__EXERCISE REQUIREMENTS__: Retype the entries, please, from their first line to the line containing "glasses (leaf-green) |", exactly and only those lines, minus the pictures.

__THE DATA__:

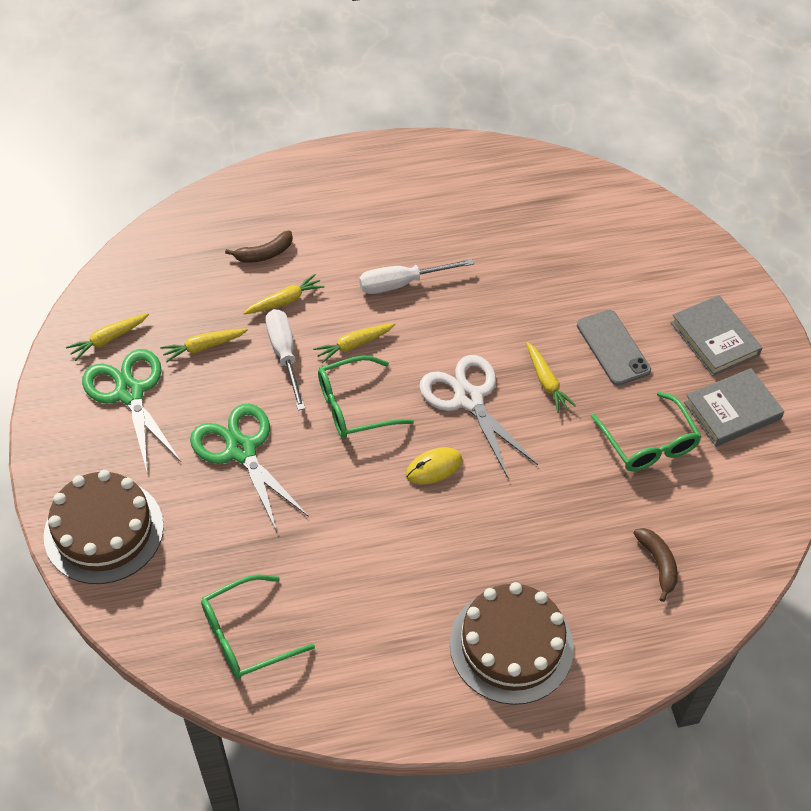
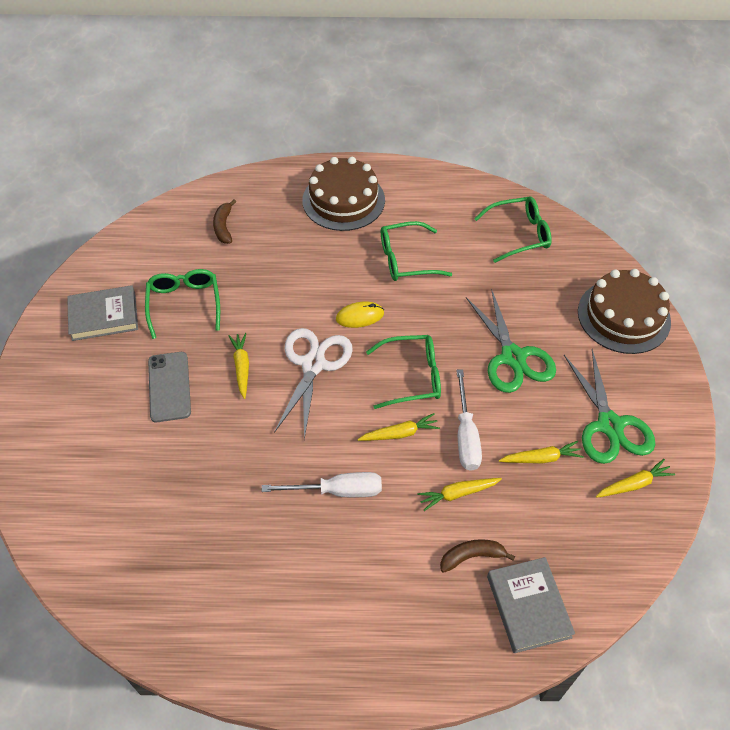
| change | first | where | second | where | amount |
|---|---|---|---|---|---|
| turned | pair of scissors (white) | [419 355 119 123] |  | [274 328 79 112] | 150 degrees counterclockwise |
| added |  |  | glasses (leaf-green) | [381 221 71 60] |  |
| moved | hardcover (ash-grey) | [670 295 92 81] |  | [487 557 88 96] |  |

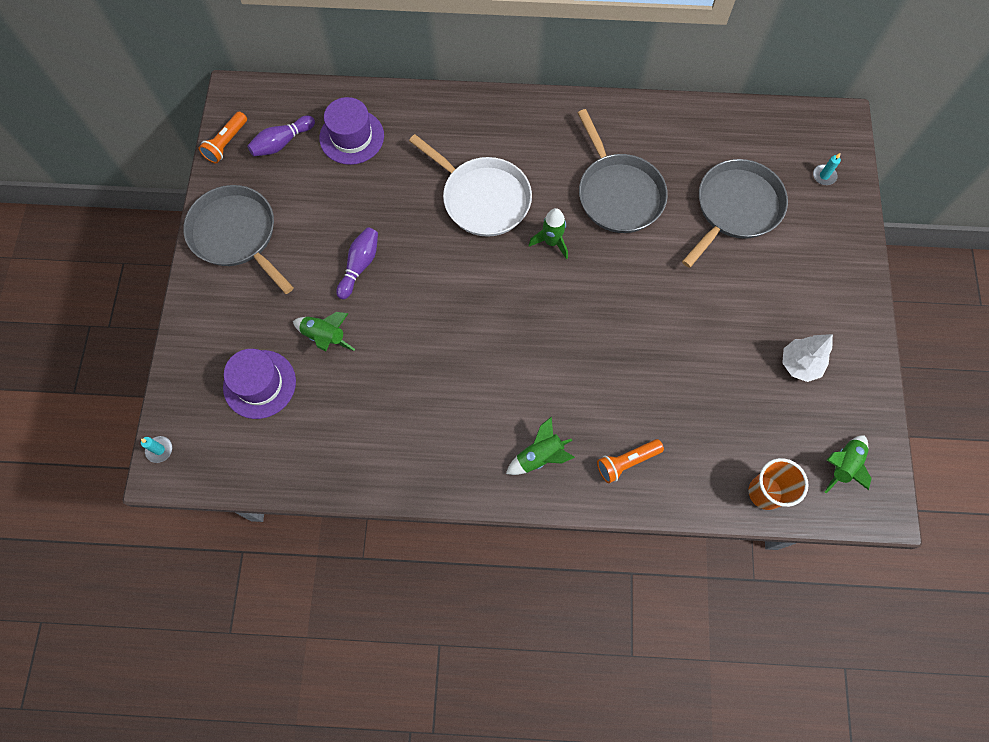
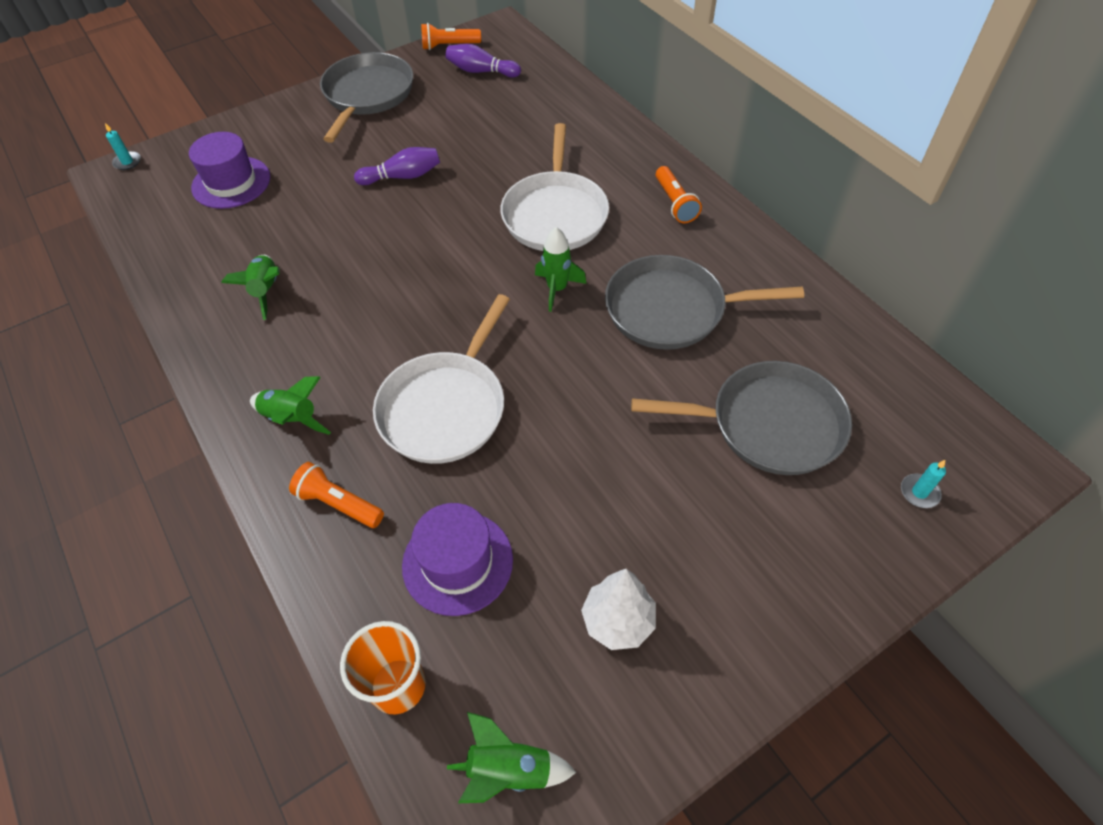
| change | first | where | second | where | amount |
|---|---|---|---|---|---|
| moved | toy rocket (leaf-green) | [293 312 62 39] |  | [221 255 59 65] |  |
| added |  |  | skillet (white) | [373 294 137 170] |  |
| moved | top hat (violet) | [319 97 65 68] |  | [402 503 111 113] |  |
| turned | skillet (ash-grey) | [578 109 90 124] |  | [605 255 199 95] | 60 degrees clockwise |
| added |  |  | flashlight (orange-coloured) | [656 166 46 57] |  |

__TASK RESPONSE__:
| change | first | where | second | where | amount |
|---|---|---|---|---|---|
| turned | pair of scissors (white) | [419 355 119 123] |  | [274 328 79 112] | 150 degrees counterclockwise |
| added |  |  | glasses (leaf-green) | [381 221 71 60] |  |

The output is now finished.